▶ WHAT YOU SHOULD DO
Can you output the listing below verbatim, starting with its first line and stopping after the line that contains "Describe the element at coordinates (217, 265)"? Include both of those lines and nothing past them.

▶ SUPPLIED DATA
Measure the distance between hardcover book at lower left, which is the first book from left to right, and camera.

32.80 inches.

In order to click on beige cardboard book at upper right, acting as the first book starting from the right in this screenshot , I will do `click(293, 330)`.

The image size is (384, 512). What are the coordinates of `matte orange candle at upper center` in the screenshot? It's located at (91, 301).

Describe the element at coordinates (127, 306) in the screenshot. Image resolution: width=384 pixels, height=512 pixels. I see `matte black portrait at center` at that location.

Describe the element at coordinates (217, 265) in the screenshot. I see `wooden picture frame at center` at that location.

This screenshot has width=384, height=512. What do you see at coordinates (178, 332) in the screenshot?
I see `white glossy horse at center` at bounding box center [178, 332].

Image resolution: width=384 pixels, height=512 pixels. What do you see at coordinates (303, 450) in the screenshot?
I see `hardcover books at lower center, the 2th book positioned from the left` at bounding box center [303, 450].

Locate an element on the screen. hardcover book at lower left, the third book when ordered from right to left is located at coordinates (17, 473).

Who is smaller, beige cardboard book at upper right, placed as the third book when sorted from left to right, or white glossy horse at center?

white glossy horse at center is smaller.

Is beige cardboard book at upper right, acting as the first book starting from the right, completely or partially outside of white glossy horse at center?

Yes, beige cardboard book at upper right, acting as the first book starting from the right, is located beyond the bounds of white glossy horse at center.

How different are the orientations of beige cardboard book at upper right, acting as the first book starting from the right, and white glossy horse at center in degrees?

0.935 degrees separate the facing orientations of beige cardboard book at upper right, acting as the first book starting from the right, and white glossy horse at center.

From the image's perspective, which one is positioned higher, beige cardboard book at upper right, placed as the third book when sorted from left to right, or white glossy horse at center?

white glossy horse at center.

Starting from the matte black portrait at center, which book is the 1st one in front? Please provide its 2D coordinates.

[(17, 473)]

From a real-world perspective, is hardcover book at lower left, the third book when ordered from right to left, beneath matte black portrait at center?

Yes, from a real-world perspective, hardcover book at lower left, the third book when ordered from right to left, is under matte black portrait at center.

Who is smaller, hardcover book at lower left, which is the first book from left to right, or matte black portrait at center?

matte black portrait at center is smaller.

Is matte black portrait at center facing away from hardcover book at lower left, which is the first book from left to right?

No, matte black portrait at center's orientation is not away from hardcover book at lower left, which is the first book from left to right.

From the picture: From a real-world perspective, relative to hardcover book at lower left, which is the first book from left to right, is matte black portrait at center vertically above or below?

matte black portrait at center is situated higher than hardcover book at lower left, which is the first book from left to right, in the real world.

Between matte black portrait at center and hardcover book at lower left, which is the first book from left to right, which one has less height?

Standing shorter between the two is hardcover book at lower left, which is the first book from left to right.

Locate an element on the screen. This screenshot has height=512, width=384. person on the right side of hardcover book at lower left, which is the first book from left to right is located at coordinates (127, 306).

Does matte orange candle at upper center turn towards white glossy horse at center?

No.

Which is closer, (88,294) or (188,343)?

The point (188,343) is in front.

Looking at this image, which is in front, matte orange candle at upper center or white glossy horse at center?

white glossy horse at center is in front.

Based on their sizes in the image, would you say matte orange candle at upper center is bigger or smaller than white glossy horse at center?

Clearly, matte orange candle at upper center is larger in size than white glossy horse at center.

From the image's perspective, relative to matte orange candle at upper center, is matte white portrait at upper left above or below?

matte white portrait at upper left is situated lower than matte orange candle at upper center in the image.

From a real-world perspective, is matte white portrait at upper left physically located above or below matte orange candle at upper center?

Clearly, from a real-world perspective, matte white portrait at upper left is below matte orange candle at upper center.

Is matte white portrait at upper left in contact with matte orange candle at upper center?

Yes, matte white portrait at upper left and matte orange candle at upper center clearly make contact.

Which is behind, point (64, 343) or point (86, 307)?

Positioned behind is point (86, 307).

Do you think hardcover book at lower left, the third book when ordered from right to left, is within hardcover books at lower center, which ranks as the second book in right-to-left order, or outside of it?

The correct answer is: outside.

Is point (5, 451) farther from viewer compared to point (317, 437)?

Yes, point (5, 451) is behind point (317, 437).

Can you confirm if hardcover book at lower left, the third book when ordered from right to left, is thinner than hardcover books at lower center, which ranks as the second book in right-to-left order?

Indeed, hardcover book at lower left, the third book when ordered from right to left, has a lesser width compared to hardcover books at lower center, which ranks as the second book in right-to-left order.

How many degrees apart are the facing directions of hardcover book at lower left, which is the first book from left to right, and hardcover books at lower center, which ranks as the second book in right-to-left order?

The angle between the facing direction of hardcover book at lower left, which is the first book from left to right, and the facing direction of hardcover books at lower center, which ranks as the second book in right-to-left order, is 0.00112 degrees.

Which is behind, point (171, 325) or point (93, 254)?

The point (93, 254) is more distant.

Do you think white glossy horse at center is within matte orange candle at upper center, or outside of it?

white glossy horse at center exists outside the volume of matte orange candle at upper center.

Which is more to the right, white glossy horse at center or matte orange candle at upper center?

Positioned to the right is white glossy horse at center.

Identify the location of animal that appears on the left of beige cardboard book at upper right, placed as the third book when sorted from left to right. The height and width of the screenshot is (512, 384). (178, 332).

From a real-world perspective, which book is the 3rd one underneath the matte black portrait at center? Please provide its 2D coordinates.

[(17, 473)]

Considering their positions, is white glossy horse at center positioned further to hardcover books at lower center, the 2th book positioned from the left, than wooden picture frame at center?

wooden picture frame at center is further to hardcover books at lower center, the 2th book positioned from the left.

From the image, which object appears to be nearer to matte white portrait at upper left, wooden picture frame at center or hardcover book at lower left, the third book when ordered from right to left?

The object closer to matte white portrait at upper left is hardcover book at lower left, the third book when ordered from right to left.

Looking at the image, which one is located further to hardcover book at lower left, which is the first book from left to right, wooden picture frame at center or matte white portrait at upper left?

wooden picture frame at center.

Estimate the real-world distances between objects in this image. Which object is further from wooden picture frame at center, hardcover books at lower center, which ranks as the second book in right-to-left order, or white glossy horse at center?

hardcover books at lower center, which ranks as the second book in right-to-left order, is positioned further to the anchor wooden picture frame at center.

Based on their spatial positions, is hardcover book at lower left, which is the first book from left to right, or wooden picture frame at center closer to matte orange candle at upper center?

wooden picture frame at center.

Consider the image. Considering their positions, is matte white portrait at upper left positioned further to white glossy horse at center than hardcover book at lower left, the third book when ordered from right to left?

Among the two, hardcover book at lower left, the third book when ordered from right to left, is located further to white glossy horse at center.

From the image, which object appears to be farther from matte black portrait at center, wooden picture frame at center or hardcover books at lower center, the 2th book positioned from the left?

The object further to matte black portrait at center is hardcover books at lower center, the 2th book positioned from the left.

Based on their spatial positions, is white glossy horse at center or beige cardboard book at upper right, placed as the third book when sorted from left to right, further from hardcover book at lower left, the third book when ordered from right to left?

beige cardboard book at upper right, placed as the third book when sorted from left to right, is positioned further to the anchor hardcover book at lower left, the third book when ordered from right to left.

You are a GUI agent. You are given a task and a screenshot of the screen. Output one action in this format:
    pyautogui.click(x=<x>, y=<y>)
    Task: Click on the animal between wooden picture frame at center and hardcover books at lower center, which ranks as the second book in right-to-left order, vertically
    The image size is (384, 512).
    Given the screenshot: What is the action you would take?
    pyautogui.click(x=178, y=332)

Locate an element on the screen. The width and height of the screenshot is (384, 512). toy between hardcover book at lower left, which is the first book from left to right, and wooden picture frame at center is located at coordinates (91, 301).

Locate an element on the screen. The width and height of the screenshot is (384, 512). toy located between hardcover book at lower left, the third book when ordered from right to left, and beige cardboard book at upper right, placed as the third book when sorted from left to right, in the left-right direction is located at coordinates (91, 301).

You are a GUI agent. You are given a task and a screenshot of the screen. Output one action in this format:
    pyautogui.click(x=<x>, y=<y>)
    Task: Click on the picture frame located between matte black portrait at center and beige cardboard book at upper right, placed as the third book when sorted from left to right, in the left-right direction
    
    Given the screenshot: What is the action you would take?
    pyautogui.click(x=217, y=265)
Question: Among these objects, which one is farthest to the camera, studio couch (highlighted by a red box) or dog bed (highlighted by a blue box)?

▶ THE SOLUTION
Measure the distance between hardcover book at lower left, which is the first book from left to right, and camera.

32.80 inches.

In order to click on beige cardboard book at upper right, acting as the first book starting from the right in this screenshot , I will do `click(293, 330)`.

The image size is (384, 512). What are the coordinates of `matte orange candle at upper center` in the screenshot? It's located at (91, 301).

Describe the element at coordinates (127, 306) in the screenshot. Image resolution: width=384 pixels, height=512 pixels. I see `matte black portrait at center` at that location.

Describe the element at coordinates (217, 265) in the screenshot. I see `wooden picture frame at center` at that location.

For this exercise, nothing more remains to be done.